● **Exercise task**
Lay out the lines as a numbered list, skipping blank ones. Begin at the line that has "What do you see at coordinates (749, 316)" and stop after the line that has "What do you see at coordinates (284, 740)".

[Text and item location entries]

-- Begin --

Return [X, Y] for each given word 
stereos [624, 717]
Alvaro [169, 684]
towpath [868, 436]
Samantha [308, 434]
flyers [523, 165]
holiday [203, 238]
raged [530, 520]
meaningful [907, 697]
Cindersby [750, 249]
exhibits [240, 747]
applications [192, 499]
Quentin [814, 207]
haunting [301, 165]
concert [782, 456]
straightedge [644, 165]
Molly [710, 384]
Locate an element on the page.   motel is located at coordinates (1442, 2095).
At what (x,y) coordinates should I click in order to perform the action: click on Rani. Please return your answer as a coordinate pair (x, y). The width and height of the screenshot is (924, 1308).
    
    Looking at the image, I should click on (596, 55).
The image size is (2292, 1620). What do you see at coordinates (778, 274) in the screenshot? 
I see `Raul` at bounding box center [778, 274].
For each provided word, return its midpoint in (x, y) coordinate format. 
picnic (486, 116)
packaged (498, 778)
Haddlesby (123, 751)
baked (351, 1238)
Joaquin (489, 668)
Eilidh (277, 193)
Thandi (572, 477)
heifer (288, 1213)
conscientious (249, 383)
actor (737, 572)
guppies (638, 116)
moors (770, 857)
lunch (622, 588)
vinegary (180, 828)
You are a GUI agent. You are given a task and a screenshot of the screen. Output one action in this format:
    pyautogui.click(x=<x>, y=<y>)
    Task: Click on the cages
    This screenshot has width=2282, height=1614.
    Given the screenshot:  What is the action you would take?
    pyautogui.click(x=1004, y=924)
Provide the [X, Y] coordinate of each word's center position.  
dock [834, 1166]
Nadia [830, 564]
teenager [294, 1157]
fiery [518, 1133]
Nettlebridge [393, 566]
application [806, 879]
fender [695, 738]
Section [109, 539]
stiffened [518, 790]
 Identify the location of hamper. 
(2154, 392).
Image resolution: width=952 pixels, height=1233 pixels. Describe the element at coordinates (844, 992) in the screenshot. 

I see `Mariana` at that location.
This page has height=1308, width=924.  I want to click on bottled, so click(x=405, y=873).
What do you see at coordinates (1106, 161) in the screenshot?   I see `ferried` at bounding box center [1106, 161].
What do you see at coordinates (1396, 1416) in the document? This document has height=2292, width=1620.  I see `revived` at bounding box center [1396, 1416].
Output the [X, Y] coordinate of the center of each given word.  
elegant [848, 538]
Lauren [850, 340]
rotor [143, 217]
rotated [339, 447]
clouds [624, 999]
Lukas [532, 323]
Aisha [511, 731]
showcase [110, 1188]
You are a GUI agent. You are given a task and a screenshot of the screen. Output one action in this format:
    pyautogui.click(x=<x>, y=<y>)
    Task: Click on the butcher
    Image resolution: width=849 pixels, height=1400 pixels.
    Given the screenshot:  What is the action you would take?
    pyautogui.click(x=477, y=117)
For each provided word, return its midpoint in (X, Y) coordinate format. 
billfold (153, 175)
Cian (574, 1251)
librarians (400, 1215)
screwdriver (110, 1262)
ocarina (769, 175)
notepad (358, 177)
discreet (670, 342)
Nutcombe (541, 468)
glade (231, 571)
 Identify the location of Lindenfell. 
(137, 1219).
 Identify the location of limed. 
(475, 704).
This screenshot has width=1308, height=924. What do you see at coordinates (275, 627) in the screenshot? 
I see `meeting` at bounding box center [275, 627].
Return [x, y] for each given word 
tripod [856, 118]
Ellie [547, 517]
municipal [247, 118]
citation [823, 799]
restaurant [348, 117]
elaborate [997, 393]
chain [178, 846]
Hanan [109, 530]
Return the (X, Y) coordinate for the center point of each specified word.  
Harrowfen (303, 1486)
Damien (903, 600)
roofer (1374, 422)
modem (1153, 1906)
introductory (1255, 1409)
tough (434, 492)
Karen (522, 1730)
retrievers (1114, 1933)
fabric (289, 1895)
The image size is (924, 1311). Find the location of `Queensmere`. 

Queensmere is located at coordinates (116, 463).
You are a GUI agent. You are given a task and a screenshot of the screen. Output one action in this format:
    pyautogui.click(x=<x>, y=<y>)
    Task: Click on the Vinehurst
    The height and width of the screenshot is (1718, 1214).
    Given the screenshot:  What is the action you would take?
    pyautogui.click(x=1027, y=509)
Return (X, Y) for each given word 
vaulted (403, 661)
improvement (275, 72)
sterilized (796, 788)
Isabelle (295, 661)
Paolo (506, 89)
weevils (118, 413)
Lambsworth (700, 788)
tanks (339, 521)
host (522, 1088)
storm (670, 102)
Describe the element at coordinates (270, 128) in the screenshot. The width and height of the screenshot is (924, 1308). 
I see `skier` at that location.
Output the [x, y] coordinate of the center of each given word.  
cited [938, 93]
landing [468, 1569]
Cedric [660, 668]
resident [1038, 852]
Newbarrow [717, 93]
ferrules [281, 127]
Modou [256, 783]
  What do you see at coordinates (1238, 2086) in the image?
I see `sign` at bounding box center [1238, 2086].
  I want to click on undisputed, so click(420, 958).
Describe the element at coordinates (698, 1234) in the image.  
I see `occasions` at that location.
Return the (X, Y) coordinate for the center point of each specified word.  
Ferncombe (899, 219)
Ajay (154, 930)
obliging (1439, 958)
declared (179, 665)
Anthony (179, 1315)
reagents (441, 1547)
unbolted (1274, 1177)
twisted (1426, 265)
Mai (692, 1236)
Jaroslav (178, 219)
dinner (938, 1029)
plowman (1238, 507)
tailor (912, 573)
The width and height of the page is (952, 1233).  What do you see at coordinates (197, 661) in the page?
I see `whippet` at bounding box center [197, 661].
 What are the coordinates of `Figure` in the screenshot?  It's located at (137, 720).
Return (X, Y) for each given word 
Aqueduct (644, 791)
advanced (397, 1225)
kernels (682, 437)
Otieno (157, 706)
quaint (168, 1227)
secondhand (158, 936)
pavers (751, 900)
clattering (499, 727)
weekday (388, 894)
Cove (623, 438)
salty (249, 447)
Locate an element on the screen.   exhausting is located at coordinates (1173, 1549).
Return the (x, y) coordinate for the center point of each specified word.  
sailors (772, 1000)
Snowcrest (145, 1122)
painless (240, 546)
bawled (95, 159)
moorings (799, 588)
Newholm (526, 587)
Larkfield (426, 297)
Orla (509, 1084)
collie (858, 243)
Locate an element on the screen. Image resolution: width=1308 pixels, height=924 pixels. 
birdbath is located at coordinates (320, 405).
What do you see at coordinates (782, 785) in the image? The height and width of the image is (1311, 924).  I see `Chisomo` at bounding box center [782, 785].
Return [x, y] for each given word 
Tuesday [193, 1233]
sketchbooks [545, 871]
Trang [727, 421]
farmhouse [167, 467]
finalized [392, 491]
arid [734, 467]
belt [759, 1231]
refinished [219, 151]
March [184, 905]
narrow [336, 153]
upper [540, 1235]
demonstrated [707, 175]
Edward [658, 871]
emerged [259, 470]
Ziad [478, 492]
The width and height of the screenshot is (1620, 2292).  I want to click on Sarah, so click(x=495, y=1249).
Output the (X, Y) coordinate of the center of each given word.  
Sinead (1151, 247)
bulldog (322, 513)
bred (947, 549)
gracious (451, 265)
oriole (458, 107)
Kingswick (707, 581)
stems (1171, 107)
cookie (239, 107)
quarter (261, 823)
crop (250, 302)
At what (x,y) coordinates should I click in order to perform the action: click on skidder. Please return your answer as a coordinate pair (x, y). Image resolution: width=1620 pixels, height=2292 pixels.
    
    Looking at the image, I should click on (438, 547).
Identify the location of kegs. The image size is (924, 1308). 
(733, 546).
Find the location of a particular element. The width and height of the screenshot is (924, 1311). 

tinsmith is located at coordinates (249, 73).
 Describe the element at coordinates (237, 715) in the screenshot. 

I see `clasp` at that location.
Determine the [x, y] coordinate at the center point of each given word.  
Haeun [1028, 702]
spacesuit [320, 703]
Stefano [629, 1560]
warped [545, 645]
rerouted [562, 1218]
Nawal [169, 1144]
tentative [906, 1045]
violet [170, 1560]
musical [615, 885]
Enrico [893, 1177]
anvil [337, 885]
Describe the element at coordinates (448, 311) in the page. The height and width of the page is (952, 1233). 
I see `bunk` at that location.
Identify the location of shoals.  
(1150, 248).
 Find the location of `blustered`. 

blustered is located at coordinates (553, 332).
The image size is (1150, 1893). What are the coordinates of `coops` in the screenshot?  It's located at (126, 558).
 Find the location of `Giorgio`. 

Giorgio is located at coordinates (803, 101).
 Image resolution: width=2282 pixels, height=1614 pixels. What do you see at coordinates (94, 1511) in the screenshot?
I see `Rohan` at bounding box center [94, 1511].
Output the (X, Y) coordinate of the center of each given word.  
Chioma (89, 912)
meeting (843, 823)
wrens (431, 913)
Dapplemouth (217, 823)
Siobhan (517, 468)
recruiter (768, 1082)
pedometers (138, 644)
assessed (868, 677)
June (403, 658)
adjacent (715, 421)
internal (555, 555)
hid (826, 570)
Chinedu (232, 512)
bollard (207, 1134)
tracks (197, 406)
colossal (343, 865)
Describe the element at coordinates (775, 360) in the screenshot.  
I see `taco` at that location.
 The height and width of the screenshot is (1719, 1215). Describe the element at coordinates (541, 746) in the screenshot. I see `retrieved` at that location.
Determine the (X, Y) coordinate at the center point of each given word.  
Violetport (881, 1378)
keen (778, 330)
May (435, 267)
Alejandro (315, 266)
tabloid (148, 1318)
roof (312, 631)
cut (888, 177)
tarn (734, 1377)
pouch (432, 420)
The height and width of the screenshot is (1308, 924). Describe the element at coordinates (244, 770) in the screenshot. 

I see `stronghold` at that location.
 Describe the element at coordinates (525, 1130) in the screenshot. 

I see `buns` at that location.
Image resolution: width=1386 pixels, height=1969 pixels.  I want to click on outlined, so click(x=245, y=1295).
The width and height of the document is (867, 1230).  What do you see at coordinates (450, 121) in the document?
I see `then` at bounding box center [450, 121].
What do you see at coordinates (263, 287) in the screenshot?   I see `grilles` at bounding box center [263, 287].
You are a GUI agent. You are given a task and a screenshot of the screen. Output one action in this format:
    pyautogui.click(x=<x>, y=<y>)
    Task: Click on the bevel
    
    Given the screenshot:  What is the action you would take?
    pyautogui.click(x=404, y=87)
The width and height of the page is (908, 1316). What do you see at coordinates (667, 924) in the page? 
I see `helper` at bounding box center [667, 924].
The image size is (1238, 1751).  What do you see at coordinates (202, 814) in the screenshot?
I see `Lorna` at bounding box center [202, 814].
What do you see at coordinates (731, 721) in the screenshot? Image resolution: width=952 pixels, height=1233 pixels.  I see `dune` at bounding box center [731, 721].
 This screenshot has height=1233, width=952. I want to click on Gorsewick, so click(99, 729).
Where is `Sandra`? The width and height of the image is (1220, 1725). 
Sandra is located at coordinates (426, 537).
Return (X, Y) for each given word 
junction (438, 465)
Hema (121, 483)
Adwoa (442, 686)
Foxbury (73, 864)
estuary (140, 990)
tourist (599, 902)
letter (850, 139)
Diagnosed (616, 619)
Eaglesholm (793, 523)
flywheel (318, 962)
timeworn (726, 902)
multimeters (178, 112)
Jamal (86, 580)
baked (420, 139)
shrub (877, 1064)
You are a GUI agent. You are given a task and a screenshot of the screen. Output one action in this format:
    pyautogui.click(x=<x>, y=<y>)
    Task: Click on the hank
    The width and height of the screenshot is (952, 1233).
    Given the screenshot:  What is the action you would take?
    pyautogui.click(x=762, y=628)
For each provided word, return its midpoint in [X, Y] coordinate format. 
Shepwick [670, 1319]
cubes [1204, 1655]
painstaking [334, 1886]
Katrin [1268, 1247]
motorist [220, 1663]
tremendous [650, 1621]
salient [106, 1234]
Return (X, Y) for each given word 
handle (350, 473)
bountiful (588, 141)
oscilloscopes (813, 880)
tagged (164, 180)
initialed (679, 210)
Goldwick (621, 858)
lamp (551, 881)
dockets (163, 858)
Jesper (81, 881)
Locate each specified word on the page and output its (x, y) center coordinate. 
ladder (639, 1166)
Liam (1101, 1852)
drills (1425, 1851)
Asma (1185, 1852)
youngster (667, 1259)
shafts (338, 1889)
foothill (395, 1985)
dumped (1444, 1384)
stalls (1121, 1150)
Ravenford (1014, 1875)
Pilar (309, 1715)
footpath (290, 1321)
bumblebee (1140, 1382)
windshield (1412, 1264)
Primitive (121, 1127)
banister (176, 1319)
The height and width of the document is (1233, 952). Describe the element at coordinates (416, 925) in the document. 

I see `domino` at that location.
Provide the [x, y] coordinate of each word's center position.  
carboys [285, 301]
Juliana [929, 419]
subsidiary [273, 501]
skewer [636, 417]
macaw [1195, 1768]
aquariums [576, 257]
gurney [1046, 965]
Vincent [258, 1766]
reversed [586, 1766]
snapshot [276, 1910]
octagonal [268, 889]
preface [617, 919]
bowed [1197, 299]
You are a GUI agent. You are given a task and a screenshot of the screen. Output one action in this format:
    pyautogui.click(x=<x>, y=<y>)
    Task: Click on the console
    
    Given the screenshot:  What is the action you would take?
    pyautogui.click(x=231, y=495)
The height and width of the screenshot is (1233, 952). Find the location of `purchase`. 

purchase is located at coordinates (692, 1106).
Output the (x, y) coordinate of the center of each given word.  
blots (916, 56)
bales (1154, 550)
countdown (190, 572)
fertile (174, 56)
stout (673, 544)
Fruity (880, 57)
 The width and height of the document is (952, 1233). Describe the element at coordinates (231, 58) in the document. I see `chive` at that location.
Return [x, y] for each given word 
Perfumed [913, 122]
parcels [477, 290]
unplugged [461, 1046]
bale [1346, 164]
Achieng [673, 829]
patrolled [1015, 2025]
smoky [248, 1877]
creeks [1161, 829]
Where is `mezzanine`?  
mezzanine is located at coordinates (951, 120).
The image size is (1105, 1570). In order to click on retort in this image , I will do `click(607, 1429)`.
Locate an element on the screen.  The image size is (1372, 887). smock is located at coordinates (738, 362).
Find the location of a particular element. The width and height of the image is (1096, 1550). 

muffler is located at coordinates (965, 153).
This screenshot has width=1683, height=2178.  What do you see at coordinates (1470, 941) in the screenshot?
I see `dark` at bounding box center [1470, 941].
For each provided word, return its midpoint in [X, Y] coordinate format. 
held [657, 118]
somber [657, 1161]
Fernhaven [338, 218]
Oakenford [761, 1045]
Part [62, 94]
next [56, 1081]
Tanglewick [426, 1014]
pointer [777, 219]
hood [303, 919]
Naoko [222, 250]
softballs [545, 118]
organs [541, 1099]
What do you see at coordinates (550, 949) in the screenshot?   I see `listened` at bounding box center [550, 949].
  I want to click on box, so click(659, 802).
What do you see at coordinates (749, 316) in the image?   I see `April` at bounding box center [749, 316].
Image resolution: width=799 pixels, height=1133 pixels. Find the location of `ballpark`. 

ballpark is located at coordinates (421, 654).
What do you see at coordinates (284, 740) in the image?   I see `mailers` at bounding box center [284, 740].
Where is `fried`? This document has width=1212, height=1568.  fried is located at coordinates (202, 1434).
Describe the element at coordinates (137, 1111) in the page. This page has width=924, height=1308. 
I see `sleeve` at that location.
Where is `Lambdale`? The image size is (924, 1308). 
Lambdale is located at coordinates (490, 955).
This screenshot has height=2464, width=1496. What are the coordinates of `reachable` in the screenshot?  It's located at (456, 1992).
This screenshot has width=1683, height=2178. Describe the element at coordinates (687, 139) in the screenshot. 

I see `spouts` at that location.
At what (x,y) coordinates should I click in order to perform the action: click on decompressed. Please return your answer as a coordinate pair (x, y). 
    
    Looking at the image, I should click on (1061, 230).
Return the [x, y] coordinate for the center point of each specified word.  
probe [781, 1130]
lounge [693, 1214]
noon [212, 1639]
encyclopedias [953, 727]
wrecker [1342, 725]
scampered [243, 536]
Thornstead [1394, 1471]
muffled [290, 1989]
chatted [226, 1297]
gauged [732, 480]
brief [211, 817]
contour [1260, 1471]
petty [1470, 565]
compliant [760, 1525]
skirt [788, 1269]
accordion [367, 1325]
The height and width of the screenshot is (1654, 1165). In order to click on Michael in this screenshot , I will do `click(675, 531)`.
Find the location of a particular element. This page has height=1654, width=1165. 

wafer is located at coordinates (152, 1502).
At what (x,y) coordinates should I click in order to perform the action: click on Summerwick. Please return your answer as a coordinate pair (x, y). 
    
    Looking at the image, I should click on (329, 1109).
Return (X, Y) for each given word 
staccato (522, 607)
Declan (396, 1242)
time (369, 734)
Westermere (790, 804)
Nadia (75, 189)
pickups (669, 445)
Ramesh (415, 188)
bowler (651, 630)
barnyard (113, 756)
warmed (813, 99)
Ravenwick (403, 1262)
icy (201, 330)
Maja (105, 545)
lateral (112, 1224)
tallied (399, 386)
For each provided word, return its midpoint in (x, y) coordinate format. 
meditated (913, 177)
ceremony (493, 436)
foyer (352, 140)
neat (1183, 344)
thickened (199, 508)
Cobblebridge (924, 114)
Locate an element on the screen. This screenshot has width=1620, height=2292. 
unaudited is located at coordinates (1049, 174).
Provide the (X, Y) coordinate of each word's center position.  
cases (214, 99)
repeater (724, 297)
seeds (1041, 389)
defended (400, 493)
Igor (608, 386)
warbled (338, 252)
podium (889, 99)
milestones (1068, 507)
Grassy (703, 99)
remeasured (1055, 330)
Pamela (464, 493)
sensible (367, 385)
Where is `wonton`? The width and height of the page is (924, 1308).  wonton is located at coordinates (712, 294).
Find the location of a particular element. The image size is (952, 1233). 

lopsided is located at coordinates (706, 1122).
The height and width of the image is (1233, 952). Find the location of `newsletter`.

-- End --

● **Exercise answer**
1. What do you see at coordinates (749, 316) in the image?   I see `April` at bounding box center [749, 316].
2. Image resolution: width=799 pixels, height=1133 pixels. Find the location of `ballpark`. 
3. ballpark is located at coordinates (421, 654).
4. What do you see at coordinates (284, 740) in the image?   I see `mailers` at bounding box center [284, 740].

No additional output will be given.